• [Your goal]: Of the entries below, return exactly those lines that fall between the one containing "SCALE3: CS1237 -> HX711" and the one containing "DRIVER1 pin IN2: 6 -> 12", the two end lines included.

• [Extracted data]:
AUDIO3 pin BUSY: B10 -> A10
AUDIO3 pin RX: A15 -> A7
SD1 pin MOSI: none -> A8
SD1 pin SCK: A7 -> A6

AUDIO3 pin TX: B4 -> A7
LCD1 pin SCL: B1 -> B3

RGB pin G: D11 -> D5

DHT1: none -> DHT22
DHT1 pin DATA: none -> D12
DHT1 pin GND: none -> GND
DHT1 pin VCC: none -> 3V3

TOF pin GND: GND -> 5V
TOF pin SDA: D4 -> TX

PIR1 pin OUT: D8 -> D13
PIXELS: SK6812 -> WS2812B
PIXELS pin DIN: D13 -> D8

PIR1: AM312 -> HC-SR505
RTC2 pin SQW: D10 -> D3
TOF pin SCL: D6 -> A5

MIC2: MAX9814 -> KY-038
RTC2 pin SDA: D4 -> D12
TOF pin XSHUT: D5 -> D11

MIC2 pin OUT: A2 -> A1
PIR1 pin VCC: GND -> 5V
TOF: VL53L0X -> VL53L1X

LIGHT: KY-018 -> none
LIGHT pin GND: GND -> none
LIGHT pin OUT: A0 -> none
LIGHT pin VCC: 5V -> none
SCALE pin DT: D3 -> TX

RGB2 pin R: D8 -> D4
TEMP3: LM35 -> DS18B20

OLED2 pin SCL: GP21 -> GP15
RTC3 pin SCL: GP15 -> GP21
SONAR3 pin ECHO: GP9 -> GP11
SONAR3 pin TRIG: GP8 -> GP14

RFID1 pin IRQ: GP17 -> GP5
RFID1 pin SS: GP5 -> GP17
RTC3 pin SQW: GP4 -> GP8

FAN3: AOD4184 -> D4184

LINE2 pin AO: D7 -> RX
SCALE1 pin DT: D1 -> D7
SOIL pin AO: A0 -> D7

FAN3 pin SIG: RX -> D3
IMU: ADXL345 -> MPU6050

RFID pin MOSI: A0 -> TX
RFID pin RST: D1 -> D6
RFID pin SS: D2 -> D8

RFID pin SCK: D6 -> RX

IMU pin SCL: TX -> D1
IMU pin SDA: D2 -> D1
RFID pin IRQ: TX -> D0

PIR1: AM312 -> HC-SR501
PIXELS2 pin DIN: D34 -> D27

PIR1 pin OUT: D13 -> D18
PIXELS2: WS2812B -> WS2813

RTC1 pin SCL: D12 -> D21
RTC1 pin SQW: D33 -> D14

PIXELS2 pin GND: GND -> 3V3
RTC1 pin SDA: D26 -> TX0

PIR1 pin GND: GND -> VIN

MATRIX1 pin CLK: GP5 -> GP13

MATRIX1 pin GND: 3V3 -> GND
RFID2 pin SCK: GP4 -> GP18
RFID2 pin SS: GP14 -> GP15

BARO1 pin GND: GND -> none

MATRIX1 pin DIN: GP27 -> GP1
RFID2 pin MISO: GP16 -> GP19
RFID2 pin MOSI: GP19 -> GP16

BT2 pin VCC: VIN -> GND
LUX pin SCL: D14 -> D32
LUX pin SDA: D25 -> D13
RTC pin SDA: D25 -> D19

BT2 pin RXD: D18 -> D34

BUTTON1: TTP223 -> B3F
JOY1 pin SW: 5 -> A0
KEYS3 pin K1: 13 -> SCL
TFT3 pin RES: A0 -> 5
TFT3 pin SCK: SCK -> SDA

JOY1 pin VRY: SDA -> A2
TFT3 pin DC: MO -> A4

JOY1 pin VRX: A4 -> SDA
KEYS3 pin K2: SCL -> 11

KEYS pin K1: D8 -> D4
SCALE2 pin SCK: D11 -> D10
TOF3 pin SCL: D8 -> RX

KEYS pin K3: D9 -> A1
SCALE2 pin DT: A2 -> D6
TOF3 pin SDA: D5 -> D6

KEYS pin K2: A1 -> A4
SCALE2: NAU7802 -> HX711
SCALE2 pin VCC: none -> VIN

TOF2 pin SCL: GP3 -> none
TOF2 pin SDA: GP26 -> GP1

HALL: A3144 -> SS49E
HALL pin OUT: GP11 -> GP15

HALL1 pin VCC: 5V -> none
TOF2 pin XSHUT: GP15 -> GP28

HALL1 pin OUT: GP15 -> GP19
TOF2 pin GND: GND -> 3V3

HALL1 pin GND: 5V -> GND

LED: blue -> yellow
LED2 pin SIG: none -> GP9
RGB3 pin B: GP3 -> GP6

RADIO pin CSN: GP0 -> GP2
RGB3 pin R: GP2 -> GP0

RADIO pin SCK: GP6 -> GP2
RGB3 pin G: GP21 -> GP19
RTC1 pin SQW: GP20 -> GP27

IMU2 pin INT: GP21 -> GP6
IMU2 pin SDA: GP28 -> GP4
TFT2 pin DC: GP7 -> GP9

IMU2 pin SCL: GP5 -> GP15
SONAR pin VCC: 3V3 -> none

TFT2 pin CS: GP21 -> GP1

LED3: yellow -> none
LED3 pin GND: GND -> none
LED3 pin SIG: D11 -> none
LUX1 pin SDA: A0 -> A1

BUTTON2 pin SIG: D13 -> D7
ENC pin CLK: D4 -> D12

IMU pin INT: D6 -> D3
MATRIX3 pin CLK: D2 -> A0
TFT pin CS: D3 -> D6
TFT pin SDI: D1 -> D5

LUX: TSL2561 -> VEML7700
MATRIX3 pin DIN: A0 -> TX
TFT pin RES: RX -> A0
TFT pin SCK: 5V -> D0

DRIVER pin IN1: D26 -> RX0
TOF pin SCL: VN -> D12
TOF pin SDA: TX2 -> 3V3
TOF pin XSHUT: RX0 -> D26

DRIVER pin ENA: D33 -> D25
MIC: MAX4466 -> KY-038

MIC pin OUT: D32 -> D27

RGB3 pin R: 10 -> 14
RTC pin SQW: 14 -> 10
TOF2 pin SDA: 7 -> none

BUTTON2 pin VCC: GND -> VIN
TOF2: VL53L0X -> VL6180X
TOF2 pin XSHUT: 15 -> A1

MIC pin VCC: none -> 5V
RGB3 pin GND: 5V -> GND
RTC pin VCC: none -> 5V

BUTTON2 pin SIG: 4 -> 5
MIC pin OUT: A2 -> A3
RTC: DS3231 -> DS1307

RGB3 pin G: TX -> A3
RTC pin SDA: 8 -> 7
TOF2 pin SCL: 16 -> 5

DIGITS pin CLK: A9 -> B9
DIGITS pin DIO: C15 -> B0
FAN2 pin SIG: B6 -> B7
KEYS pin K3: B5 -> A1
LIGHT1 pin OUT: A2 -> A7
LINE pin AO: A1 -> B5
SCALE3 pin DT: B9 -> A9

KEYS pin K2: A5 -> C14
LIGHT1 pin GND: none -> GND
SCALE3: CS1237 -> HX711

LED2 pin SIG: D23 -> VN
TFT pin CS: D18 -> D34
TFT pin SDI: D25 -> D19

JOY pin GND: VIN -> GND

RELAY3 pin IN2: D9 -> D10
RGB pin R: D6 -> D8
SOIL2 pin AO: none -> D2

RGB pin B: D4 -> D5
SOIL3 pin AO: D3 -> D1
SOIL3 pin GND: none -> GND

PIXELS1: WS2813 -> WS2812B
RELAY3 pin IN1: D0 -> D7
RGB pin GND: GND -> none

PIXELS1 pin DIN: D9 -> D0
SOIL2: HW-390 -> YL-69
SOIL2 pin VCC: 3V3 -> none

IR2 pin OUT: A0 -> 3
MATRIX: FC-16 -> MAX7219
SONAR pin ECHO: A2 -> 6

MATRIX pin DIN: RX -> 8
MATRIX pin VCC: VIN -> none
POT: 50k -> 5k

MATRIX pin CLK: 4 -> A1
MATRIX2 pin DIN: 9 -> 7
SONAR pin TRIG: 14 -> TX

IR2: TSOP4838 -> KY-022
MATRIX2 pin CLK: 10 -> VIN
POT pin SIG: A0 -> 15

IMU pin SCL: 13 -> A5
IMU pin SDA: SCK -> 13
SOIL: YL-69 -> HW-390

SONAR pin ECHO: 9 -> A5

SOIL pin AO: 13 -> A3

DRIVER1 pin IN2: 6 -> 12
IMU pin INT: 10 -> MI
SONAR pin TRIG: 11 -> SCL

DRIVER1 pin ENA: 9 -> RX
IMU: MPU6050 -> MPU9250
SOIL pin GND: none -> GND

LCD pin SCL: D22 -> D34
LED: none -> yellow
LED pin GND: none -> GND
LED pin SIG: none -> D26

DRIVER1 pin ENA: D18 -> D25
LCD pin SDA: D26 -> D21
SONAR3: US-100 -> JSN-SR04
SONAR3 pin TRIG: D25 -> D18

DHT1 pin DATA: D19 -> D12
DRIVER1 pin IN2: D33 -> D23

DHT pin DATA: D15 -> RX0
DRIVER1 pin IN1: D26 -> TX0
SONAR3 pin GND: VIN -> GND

• [Expected output]:
SCALE3: CS1237 -> HX711

LED2 pin SIG: D23 -> VN
TFT pin CS: D18 -> D34
TFT pin SDI: D25 -> D19

JOY pin GND: VIN -> GND

RELAY3 pin IN2: D9 -> D10
RGB pin R: D6 -> D8
SOIL2 pin AO: none -> D2

RGB pin B: D4 -> D5
SOIL3 pin AO: D3 -> D1
SOIL3 pin GND: none -> GND

PIXELS1: WS2813 -> WS2812B
RELAY3 pin IN1: D0 -> D7
RGB pin GND: GND -> none

PIXELS1 pin DIN: D9 -> D0
SOIL2: HW-390 -> YL-69
SOIL2 pin VCC: 3V3 -> none

IR2 pin OUT: A0 -> 3
MATRIX: FC-16 -> MAX7219
SONAR pin ECHO: A2 -> 6

MATRIX pin DIN: RX -> 8
MATRIX pin VCC: VIN -> none
POT: 50k -> 5k

MATRIX pin CLK: 4 -> A1
MATRIX2 pin DIN: 9 -> 7
SONAR pin TRIG: 14 -> TX

IR2: TSOP4838 -> KY-022
MATRIX2 pin CLK: 10 -> VIN
POT pin SIG: A0 -> 15

IMU pin SCL: 13 -> A5
IMU pin SDA: SCK -> 13
SOIL: YL-69 -> HW-390

SONAR pin ECHO: 9 -> A5

SOIL pin AO: 13 -> A3

DRIVER1 pin IN2: 6 -> 12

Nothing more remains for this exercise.